§ TO DO: Determine how many lines in the records hold "degrees", and give that number with nothing added.

═════ MATERIAL SUPPLIED

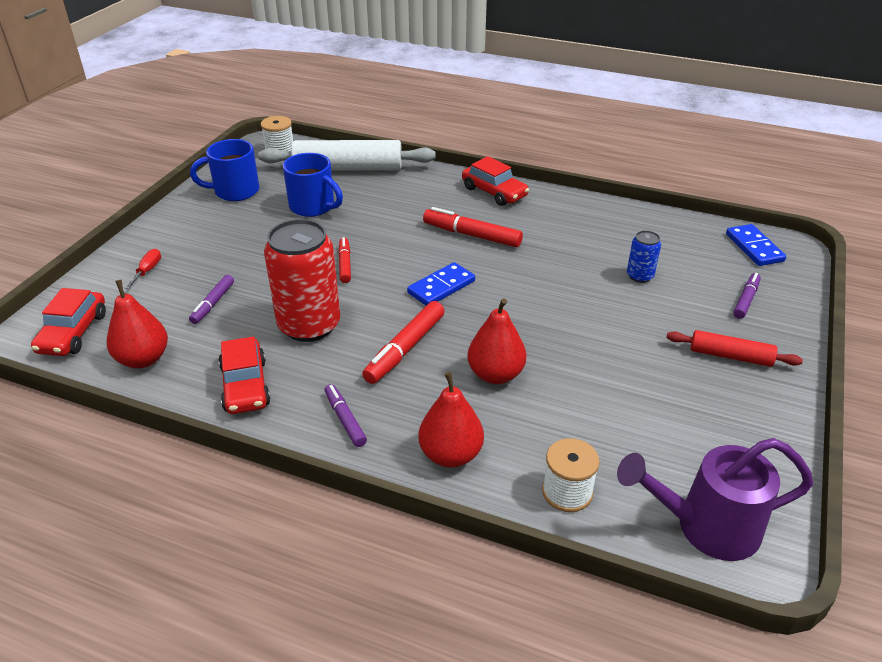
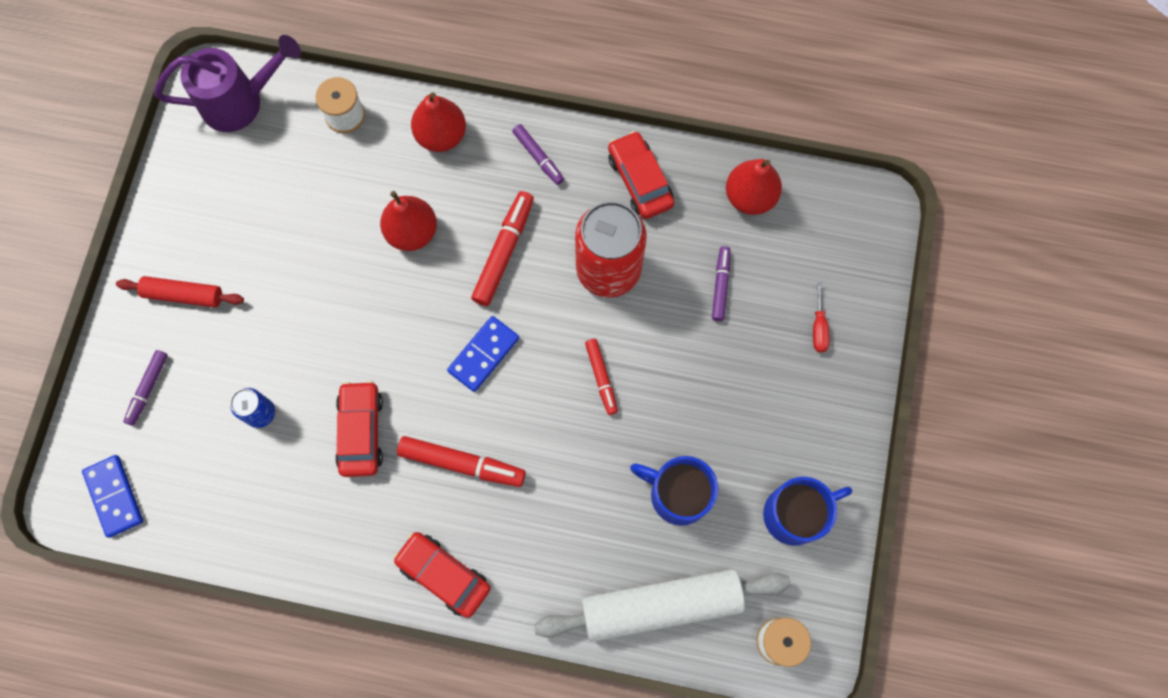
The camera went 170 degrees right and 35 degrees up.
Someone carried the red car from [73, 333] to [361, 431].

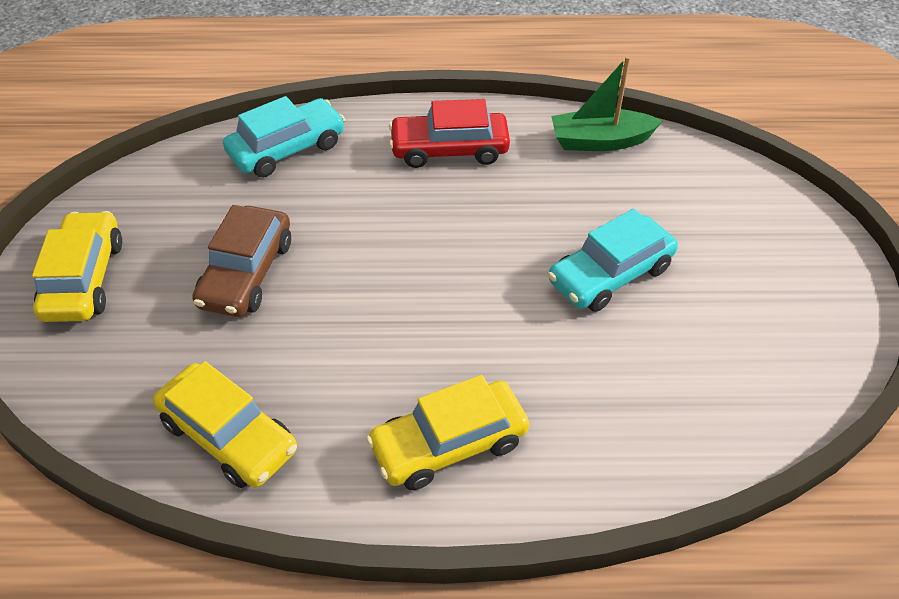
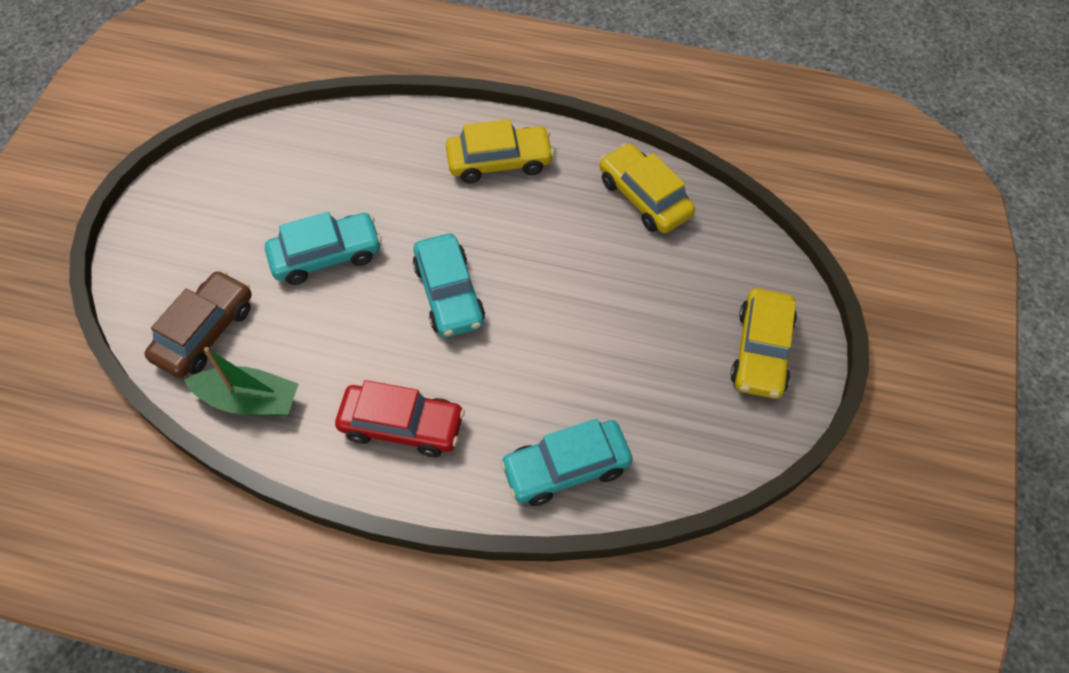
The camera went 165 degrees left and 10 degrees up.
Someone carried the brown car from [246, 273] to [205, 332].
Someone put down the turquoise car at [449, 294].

══════════

§ EXERCISE SOLUTION: 2